YOUR ASSIGNMENT:
The required answer is each line in the entries below where "słuchawki" occurs.

Scene image comparisons:
┏━━

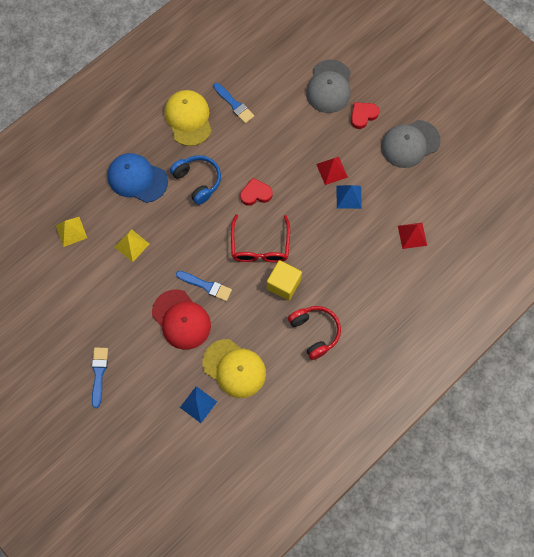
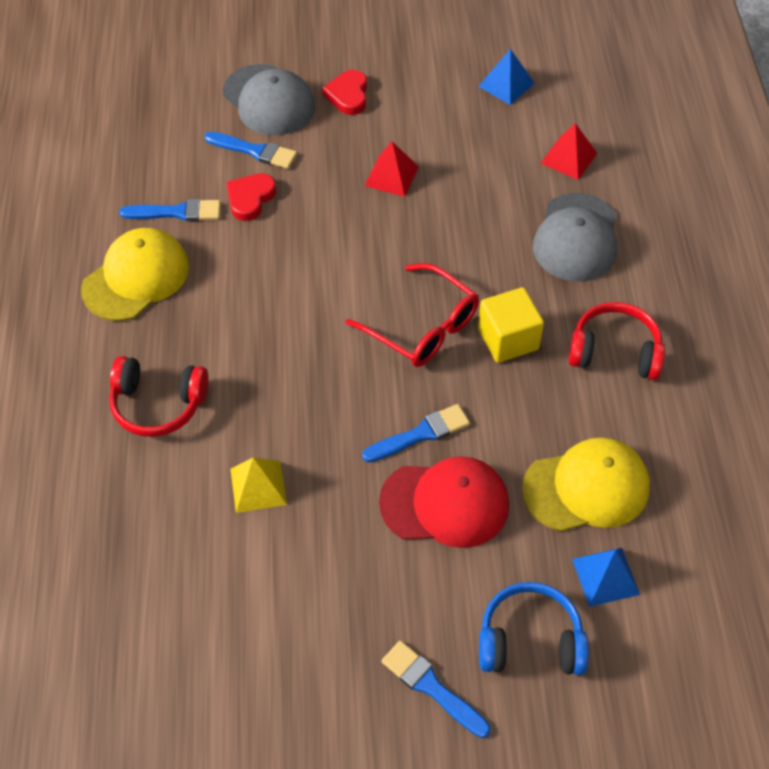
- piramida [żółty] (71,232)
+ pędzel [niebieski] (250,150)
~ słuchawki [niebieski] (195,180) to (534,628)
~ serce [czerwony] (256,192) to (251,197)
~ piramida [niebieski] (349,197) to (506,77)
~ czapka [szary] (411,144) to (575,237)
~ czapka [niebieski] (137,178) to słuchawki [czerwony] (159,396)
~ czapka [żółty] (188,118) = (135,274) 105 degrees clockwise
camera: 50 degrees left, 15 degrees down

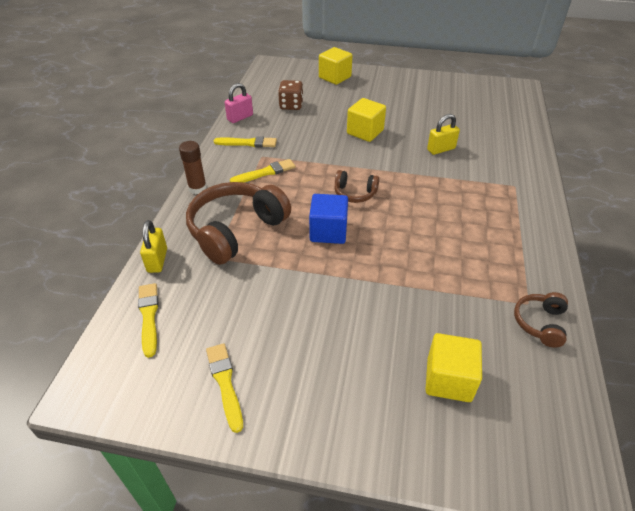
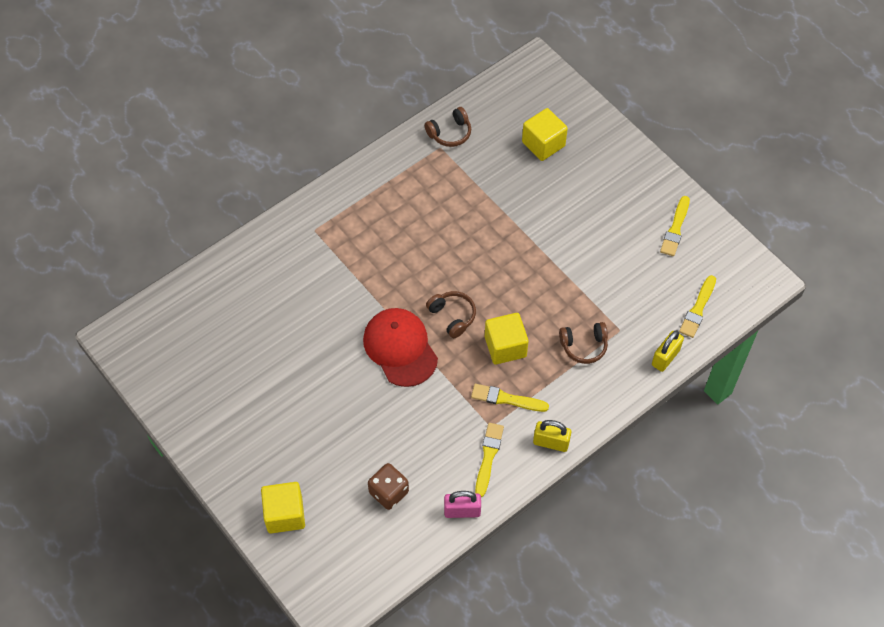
- klej w sztyfcie [brązowy] (193,167)
- sześcian [niebieski] (328,219)
+ czapka [czerwony] (400,347)
~ sześcian [żółty] (366,120) to (507,339)
~ kłódka [żółty] (443,134) to (552,436)
~ pędzel [żółty] (245,141) = (489,460) 60 degrees clockwise
~ słuchawki [brązowy] (238,223) = (583,343) x0.50
camera: 140 degrees left, 15 degrees up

┗━━

RESPONSE AREA:
~ słuchawki [niebieski] (195,180) to (534,628)
~ czapka [niebieski] (137,178) to słuchawki [czerwony] (159,396)
~ słuchawki [brązowy] (238,223) = (583,343) x0.50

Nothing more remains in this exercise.